**TASK INSTRUCTIONS:** The answer must consist of every line from the data that holds "mushroom".

**SOURCE MATERIAL:**
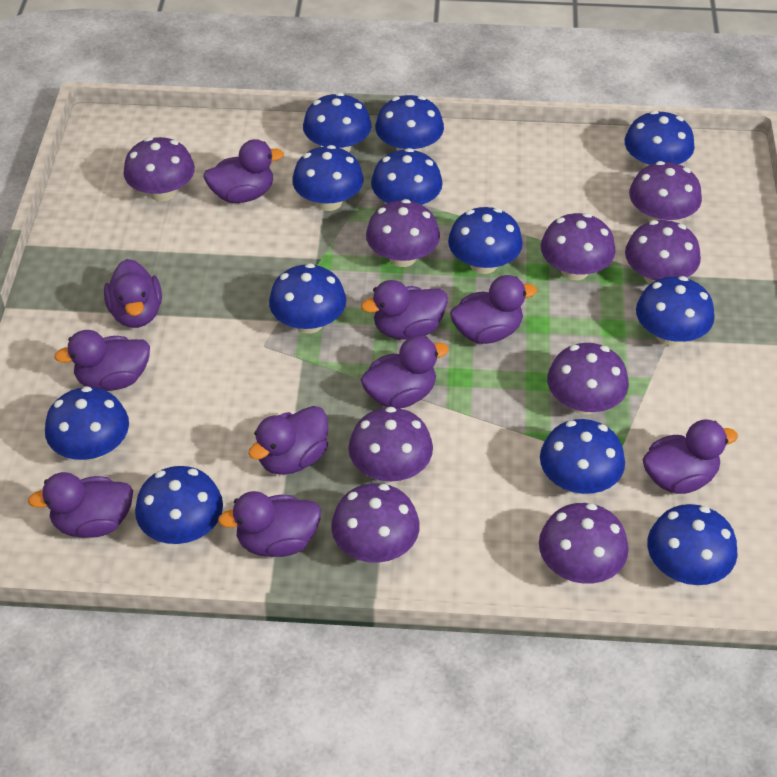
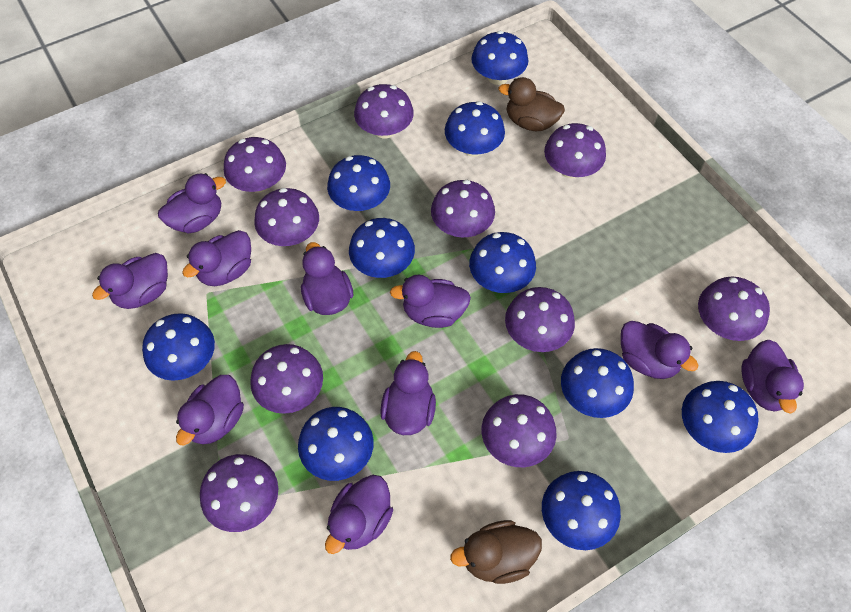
blue mushroom: 12 -> 10
brown duck: 0 -> 2
purple mushroom: 9 -> 10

**YOUR RESPONSE:**
blue mushroom: 12 -> 10
purple mushroom: 9 -> 10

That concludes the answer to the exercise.